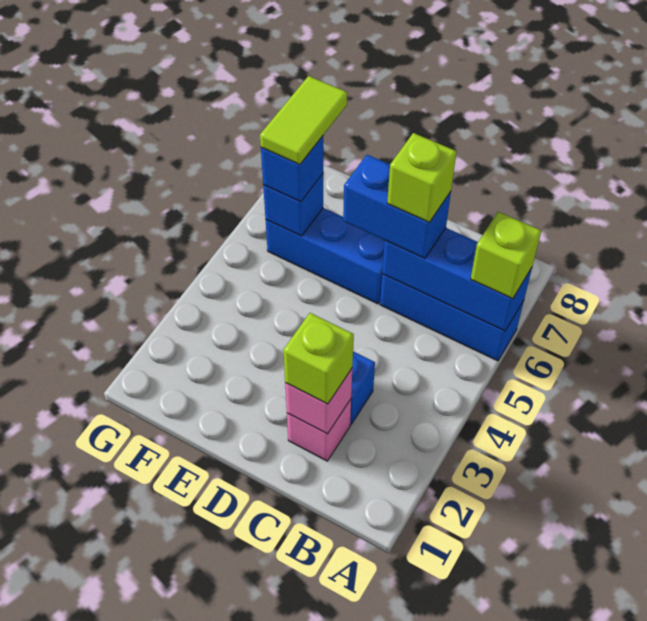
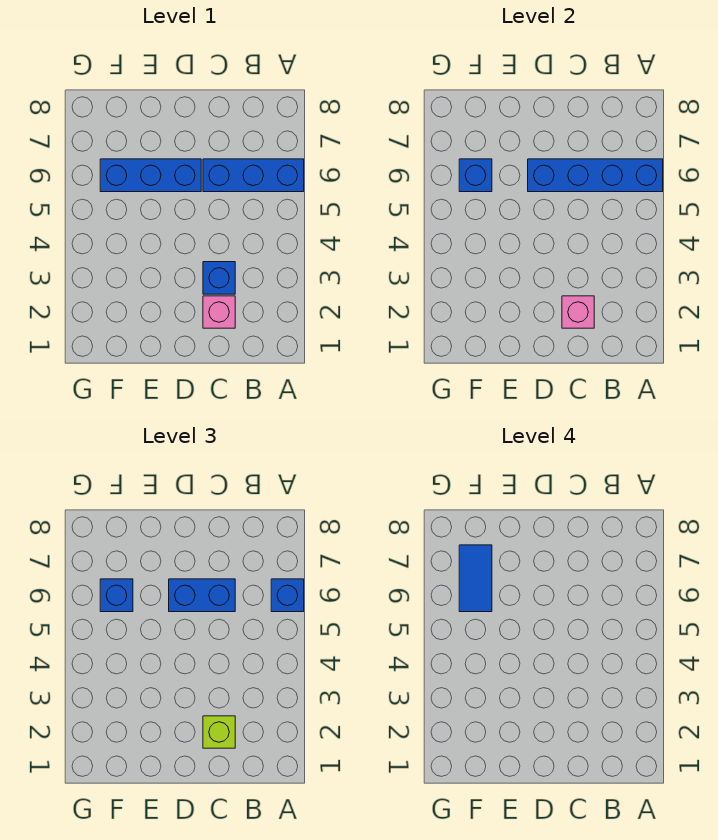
blue brick A6:C6 level 2 -> blue brick A6:D6 level 2
lime brick A6 level 3 -> blue brick A6 level 3
lime brick C6 level 4 -> none
lime tile F6:F7 level 4 -> blue tile F6:F7 level 4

How to complete this task
Recreate the listing above word for word, dropping each picture it contains.

Finished exercise
blue brick A6:C6 level 2 -> blue brick A6:D6 level 2
lime brick A6 level 3 -> blue brick A6 level 3
lime brick C6 level 4 -> none
lime tile F6:F7 level 4 -> blue tile F6:F7 level 4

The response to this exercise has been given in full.